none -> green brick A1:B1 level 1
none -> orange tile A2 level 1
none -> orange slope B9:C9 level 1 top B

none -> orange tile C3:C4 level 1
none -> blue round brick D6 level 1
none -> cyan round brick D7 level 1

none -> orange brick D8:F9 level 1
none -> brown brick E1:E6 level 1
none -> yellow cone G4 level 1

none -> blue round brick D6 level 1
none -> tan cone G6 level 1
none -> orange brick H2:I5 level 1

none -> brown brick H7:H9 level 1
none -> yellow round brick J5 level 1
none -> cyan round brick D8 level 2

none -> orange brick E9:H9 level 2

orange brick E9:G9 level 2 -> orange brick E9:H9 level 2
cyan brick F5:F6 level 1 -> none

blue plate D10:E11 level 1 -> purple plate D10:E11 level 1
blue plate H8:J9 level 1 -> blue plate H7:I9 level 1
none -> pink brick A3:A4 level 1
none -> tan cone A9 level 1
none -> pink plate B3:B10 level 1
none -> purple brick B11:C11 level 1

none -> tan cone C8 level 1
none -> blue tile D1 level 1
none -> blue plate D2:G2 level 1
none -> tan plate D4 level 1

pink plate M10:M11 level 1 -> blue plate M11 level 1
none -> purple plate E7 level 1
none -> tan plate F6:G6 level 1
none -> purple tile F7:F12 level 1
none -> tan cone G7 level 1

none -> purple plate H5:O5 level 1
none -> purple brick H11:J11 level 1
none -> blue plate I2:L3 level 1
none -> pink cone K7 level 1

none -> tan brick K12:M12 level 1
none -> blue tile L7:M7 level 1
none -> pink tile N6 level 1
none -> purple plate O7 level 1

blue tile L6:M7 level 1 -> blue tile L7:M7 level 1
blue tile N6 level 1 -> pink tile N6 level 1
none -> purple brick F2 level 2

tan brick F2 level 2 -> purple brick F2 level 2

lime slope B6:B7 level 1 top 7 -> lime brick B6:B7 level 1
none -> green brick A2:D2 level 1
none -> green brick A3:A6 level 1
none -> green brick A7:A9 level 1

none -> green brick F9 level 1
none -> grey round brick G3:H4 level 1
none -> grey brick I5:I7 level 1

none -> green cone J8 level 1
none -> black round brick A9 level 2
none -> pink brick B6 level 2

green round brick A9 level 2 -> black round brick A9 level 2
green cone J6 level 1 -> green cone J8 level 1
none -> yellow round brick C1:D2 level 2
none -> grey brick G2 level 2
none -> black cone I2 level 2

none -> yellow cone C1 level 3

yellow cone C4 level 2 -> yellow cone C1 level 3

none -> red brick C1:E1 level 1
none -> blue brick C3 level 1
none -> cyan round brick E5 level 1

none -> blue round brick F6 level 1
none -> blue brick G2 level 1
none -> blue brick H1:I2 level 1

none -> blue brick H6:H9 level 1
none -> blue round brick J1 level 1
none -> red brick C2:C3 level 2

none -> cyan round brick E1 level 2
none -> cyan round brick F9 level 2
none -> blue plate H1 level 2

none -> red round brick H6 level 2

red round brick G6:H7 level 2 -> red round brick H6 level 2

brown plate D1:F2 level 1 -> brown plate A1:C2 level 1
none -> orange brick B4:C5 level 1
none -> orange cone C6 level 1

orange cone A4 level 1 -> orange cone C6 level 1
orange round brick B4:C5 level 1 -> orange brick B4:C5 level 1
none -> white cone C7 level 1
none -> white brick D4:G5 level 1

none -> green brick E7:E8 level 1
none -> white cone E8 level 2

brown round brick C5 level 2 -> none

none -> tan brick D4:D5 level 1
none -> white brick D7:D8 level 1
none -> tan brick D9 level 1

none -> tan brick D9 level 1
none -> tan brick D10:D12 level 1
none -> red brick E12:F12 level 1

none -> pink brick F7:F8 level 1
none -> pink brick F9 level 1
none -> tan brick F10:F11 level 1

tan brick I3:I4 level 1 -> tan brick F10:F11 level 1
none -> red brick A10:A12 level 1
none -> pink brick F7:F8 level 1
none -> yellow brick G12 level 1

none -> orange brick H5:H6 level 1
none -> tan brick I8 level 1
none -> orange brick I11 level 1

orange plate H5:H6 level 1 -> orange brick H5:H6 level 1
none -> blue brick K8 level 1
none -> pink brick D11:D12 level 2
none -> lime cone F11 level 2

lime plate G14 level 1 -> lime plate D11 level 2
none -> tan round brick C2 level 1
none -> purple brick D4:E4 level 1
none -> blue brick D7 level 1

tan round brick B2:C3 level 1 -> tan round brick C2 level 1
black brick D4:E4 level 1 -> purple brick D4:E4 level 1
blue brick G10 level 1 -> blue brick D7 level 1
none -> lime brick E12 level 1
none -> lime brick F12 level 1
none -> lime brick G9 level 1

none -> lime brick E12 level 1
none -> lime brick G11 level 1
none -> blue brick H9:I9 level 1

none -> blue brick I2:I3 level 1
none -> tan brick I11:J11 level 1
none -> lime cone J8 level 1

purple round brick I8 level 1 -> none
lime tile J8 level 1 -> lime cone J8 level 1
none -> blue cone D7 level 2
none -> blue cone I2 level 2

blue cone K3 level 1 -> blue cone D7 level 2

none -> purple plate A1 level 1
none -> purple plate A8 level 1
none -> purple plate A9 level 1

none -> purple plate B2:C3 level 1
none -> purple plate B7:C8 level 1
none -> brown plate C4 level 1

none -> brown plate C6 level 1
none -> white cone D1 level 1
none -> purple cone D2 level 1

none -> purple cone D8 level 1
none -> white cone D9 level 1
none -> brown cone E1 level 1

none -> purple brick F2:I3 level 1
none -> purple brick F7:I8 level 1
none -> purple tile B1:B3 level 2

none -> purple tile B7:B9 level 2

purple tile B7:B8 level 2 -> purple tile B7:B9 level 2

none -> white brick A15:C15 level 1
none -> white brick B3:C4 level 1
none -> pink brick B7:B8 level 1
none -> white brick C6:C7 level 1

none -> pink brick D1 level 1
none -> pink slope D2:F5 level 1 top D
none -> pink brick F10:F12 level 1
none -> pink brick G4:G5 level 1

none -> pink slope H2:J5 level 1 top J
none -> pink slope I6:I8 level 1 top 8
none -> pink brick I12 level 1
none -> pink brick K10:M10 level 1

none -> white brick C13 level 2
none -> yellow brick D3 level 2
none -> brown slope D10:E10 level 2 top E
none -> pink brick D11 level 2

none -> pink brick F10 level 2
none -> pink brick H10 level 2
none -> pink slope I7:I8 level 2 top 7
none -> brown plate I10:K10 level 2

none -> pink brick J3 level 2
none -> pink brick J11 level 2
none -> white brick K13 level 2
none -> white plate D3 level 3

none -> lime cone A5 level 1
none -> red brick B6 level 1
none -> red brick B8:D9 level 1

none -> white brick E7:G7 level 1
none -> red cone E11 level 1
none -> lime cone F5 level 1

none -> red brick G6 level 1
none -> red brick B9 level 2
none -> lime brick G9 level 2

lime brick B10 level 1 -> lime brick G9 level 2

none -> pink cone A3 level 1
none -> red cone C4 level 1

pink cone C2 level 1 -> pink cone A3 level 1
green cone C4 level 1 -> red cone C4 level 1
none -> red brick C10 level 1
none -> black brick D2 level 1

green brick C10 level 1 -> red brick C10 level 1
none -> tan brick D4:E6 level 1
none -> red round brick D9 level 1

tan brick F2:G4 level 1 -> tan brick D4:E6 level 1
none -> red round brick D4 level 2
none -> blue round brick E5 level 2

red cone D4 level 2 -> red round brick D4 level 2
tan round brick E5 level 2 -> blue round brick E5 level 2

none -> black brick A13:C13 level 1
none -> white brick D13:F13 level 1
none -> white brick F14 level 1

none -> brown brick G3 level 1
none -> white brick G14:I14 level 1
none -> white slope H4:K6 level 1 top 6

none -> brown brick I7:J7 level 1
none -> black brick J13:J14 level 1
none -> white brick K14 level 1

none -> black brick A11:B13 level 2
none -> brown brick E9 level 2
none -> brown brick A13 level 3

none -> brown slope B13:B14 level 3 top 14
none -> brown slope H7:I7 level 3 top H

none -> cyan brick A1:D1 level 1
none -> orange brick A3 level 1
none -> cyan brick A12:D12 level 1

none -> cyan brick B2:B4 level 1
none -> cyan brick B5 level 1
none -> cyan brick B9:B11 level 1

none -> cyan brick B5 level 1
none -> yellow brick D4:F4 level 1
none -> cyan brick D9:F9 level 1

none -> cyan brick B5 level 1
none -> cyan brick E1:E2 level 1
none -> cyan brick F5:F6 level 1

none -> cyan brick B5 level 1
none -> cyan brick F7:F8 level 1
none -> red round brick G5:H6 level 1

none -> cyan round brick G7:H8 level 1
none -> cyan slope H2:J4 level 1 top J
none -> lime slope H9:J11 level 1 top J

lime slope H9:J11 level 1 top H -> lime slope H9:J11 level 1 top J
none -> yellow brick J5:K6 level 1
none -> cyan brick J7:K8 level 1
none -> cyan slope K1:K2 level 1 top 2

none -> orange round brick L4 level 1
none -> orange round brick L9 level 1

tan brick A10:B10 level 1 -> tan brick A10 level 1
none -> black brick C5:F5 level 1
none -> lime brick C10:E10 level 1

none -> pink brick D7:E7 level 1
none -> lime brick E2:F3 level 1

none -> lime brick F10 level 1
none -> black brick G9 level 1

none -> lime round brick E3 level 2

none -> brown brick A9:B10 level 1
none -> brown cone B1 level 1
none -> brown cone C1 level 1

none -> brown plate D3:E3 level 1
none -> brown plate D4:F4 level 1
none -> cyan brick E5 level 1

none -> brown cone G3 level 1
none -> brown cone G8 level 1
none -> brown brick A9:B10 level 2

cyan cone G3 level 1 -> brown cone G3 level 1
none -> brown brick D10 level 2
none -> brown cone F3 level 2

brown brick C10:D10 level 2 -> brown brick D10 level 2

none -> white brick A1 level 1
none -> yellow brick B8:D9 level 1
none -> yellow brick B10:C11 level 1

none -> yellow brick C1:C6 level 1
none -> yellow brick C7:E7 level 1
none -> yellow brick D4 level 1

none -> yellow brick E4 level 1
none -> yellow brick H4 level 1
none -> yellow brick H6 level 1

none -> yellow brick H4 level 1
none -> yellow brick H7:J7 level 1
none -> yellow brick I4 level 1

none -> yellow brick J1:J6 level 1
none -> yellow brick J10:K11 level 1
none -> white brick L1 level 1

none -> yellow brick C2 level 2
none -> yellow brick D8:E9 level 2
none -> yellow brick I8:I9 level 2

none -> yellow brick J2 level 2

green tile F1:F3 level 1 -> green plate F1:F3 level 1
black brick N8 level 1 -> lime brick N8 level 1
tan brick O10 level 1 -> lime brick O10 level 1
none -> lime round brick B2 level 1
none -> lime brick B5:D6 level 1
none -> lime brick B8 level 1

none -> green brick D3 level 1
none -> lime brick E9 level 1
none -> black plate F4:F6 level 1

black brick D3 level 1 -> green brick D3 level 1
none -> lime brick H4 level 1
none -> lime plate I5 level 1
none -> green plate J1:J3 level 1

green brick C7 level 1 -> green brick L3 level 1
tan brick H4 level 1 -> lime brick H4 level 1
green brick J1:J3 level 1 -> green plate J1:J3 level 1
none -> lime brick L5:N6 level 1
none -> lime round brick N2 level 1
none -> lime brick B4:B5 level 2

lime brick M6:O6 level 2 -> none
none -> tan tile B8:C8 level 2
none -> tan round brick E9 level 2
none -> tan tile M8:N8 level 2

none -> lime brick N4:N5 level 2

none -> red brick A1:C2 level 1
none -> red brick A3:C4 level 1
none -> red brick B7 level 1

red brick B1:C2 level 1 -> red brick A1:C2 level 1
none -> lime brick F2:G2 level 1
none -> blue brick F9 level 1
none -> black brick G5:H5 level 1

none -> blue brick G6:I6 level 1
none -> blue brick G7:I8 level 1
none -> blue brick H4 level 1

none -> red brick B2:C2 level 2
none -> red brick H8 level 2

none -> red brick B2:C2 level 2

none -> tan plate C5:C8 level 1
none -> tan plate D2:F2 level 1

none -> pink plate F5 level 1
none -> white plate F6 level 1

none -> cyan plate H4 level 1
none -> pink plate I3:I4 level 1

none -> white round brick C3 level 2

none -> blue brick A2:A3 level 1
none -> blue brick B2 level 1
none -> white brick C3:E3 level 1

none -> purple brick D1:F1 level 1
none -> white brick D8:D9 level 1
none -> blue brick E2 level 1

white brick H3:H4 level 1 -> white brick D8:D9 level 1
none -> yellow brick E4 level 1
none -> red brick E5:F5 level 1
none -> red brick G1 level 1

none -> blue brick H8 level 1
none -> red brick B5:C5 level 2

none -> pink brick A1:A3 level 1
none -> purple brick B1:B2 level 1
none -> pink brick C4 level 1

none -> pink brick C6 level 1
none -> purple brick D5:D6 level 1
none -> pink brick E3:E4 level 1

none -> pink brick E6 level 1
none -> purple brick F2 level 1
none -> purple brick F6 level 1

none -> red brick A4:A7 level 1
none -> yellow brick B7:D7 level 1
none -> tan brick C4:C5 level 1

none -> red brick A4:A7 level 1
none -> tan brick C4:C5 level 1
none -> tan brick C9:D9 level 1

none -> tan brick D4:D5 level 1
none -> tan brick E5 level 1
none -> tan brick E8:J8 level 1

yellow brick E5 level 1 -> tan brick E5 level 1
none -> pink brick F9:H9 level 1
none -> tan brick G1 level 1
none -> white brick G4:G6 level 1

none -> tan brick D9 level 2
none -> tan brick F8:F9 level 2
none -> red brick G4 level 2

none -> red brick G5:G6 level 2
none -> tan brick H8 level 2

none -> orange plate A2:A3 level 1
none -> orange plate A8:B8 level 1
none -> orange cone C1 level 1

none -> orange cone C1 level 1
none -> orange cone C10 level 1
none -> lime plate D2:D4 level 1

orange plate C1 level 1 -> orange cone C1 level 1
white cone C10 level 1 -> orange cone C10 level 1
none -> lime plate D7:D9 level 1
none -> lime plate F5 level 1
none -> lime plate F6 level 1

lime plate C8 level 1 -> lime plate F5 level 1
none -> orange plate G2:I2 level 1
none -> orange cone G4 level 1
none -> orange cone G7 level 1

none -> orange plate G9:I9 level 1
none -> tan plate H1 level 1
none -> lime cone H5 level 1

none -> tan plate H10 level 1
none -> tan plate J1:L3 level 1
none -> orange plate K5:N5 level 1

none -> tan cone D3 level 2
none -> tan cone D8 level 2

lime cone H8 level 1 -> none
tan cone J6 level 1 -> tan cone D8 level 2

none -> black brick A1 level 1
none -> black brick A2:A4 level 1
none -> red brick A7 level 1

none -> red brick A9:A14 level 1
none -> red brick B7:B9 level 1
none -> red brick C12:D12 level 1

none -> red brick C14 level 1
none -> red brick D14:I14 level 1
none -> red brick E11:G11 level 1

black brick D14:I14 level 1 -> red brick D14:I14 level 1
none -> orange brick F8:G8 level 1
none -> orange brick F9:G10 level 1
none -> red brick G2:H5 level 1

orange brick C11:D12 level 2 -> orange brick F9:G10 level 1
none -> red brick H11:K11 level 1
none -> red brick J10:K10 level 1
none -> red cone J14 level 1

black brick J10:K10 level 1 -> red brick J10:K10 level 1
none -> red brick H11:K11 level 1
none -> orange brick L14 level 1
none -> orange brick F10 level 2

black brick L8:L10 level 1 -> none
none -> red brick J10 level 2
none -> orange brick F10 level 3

### [REQUIREMENT]
Considering only the material above, set down every line from the one with "none -> white brick B3:C4 level 1" to the one with "none -> lime cone F5 level 1", inclusive, exactly as written.

### [RESPONSE TO THE EXERCISE]
none -> white brick B3:C4 level 1
none -> pink brick B7:B8 level 1
none -> white brick C6:C7 level 1

none -> pink brick D1 level 1
none -> pink slope D2:F5 level 1 top D
none -> pink brick F10:F12 level 1
none -> pink brick G4:G5 level 1

none -> pink slope H2:J5 level 1 top J
none -> pink slope I6:I8 level 1 top 8
none -> pink brick I12 level 1
none -> pink brick K10:M10 level 1

none -> white brick C13 level 2
none -> yellow brick D3 level 2
none -> brown slope D10:E10 level 2 top E
none -> pink brick D11 level 2

none -> pink brick F10 level 2
none -> pink brick H10 level 2
none -> pink slope I7:I8 level 2 top 7
none -> brown plate I10:K10 level 2

none -> pink brick J3 level 2
none -> pink brick J11 level 2
none -> white brick K13 level 2
none -> white plate D3 level 3

none -> lime cone A5 level 1
none -> red brick B6 level 1
none -> red brick B8:D9 level 1

none -> white brick E7:G7 level 1
none -> red cone E11 level 1
none -> lime cone F5 level 1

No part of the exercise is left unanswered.